Word and element location records
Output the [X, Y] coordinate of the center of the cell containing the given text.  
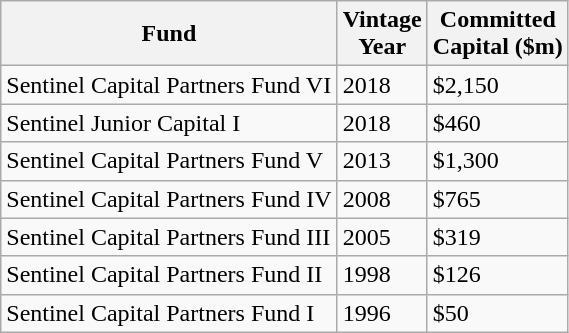
Sentinel Capital Partners Fund V [169, 161]
$2,150 [498, 85]
$765 [498, 199]
Fund [169, 34]
Sentinel Capital Partners Fund III [169, 237]
2005 [382, 237]
$319 [498, 237]
2008 [382, 199]
Sentinel Capital Partners Fund VI [169, 85]
$126 [498, 275]
Sentinel Capital Partners Fund IV [169, 199]
1998 [382, 275]
Sentinel Capital Partners Fund I [169, 313]
$460 [498, 123]
Sentinel Junior Capital I [169, 123]
VintageYear [382, 34]
CommittedCapital ($m) [498, 34]
Sentinel Capital Partners Fund II [169, 275]
2013 [382, 161]
1996 [382, 313]
$50 [498, 313]
$1,300 [498, 161]
Find where the given text appears and provide that cell's center as (x, y) coordinate. 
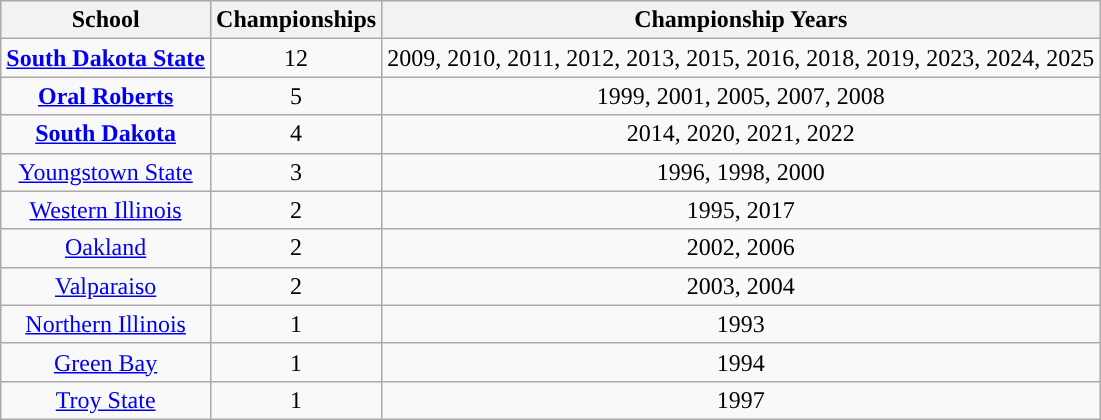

**Task to complete:**
Return all of the rows above word for word, omitting the pictures.

**Finished answer:**
Output the [X, Y] coordinate of the center of the cell containing the given text.  
Sentinel Capital Partners Fund V [169, 161]
$2,150 [498, 85]
$765 [498, 199]
Fund [169, 34]
Sentinel Capital Partners Fund III [169, 237]
2005 [382, 237]
$319 [498, 237]
2008 [382, 199]
Sentinel Capital Partners Fund VI [169, 85]
$126 [498, 275]
Sentinel Capital Partners Fund IV [169, 199]
1998 [382, 275]
Sentinel Capital Partners Fund I [169, 313]
$460 [498, 123]
Sentinel Junior Capital I [169, 123]
VintageYear [382, 34]
CommittedCapital ($m) [498, 34]
Sentinel Capital Partners Fund II [169, 275]
2013 [382, 161]
1996 [382, 313]
$50 [498, 313]
$1,300 [498, 161]
Find where the given text appears and provide that cell's center as (x, y) coordinate. 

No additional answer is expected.